━━━ PROVIDED MATERIAL ━━━

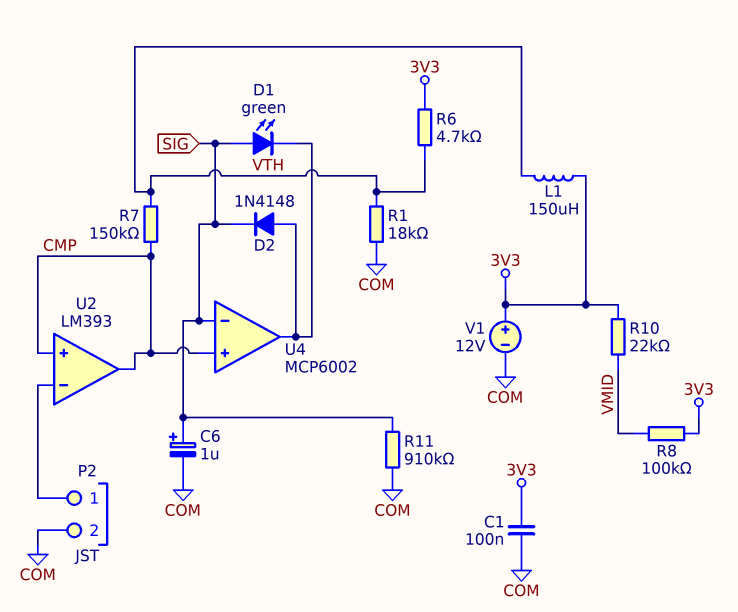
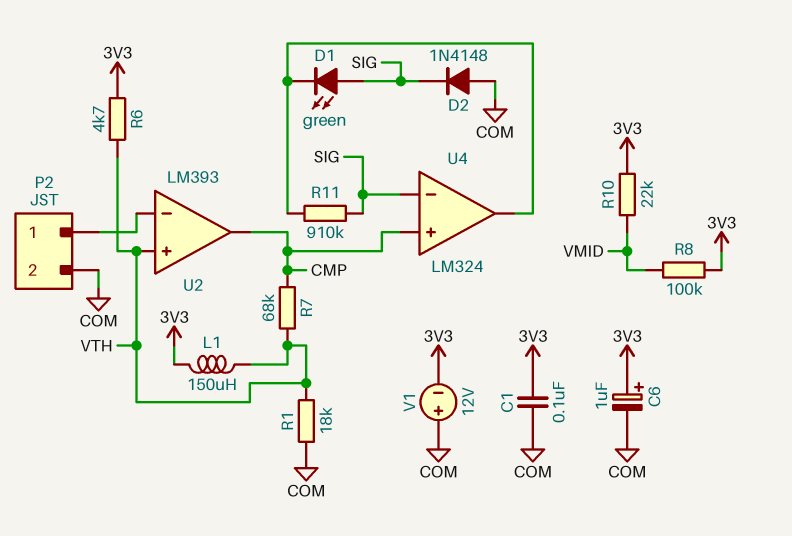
C6: 1uF (plus SIG, minus COM) -> 1uF (plus 3V3, minus COM)
D2: diode 1N4148 (A U4/out, K SIG) -> diode 1N4148 (A COM, K SIG)
R7: 150k (CMP, VTH) -> 68k (CMP, VTH)
R11: 910k (COM, SIG) -> 910k (SIG, U4/out)
U2 pin in+: CMP -> VTH
U4: MCP6002 -> LM324
V1: 12V (plus 3V3, minus COM) -> 12V (plus COM, minus 3V3)

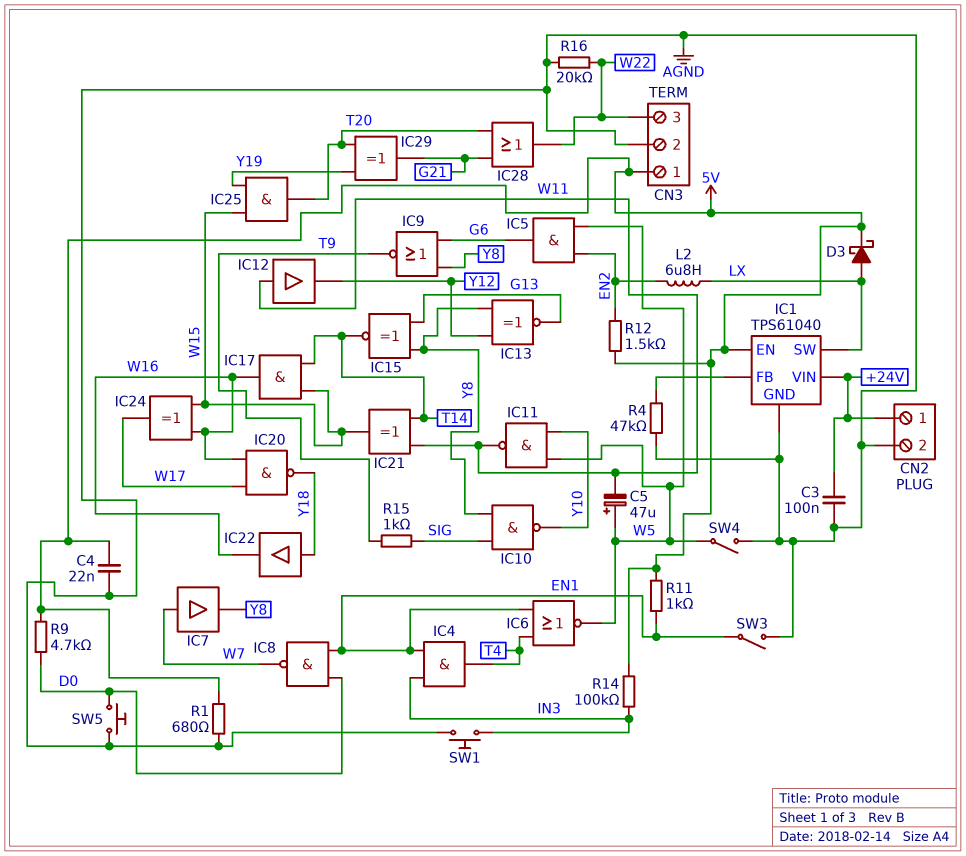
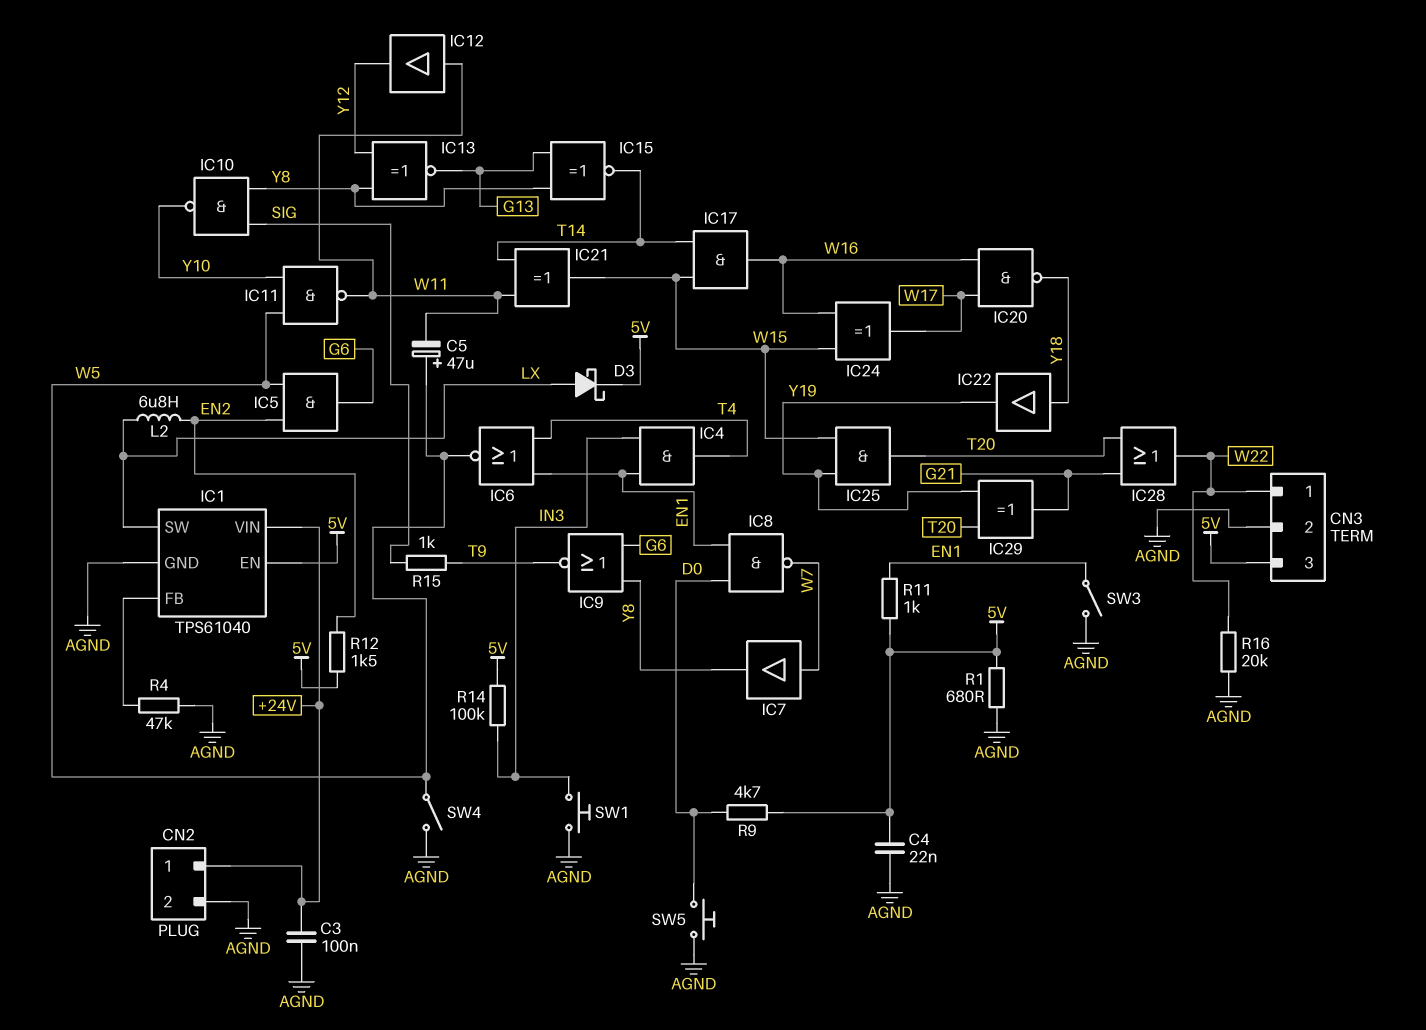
CN3 pin 1: 5V -> W22
CN3 pin 3: W22 -> 5V
IC22: buffer (in Y18, out W16) -> buffer (in Y18, out Y19)

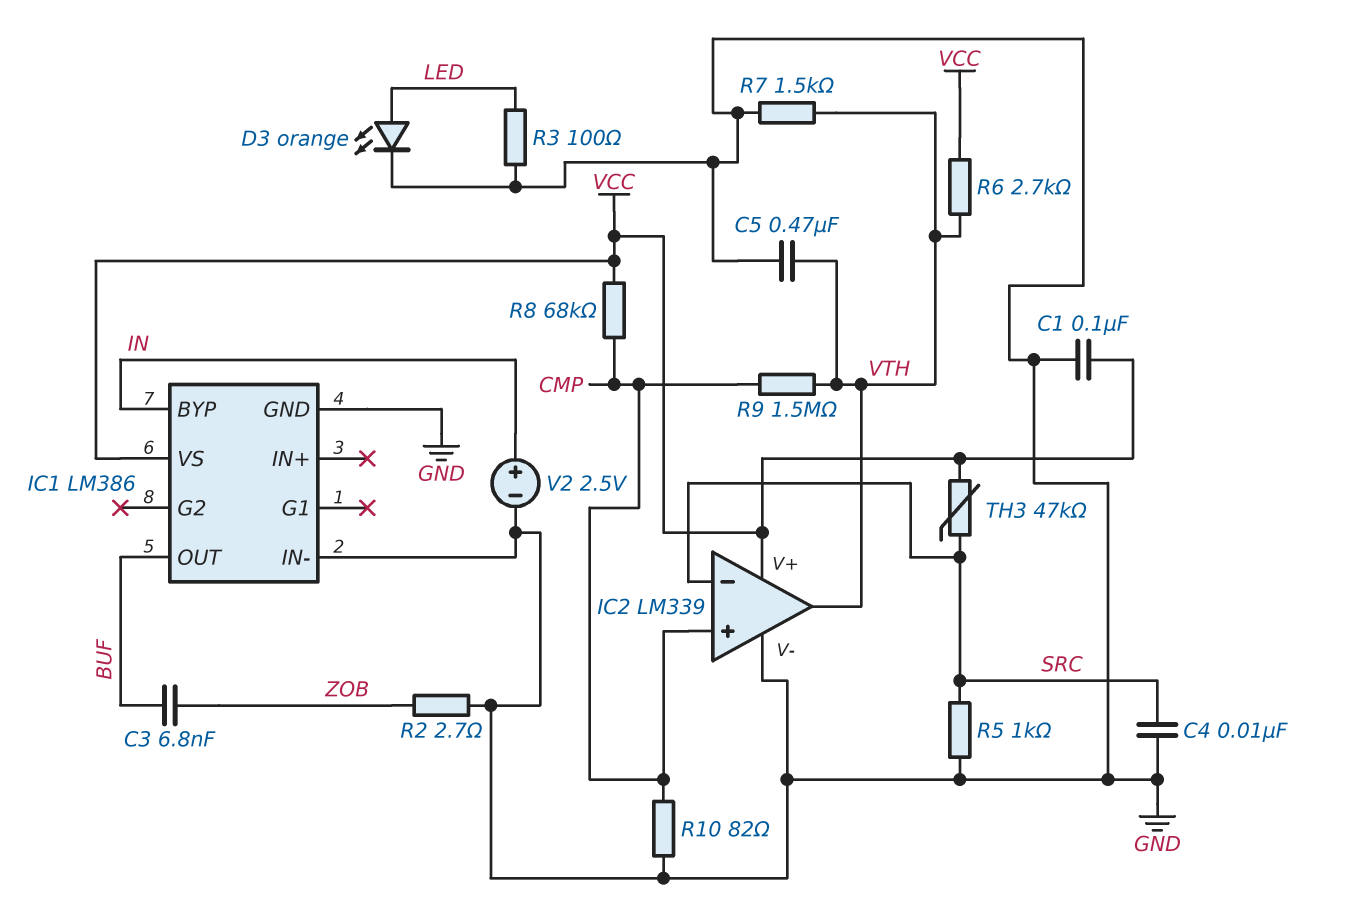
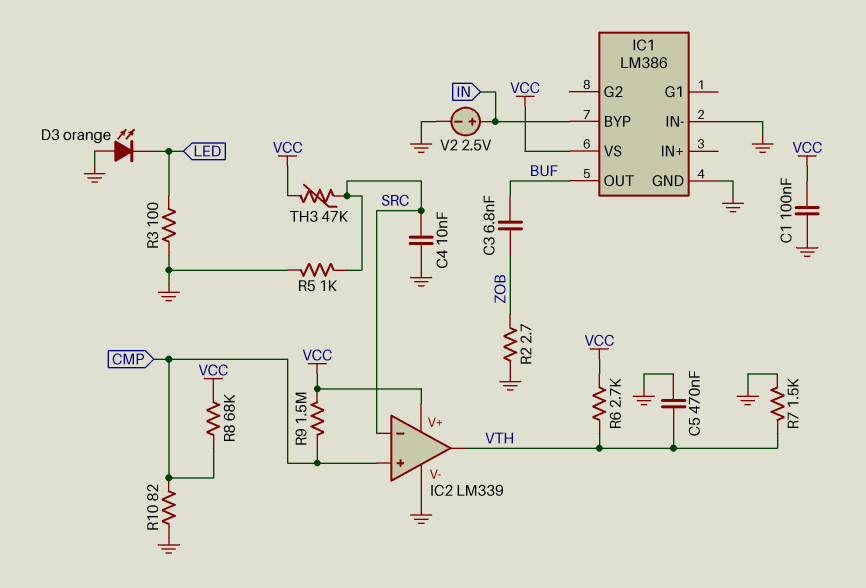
D3: LED orange (A LED, K GND) -> LED orange (A GND, K LED)
R9: 1.5M (CMP, VTH) -> 1.5M (CMP, VCC)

━━━

With the images omitted, retype the records above exactly.

WRITTEN RESPONSE >>
C6: 1uF (plus SIG, minus COM) -> 1uF (plus 3V3, minus COM)
D2: diode 1N4148 (A U4/out, K SIG) -> diode 1N4148 (A COM, K SIG)
R7: 150k (CMP, VTH) -> 68k (CMP, VTH)
R11: 910k (COM, SIG) -> 910k (SIG, U4/out)
U2 pin in+: CMP -> VTH
U4: MCP6002 -> LM324
V1: 12V (plus 3V3, minus COM) -> 12V (plus COM, minus 3V3)

CN3 pin 1: 5V -> W22
CN3 pin 3: W22 -> 5V
IC22: buffer (in Y18, out W16) -> buffer (in Y18, out Y19)

D3: LED orange (A LED, K GND) -> LED orange (A GND, K LED)
R9: 1.5M (CMP, VTH) -> 1.5M (CMP, VCC)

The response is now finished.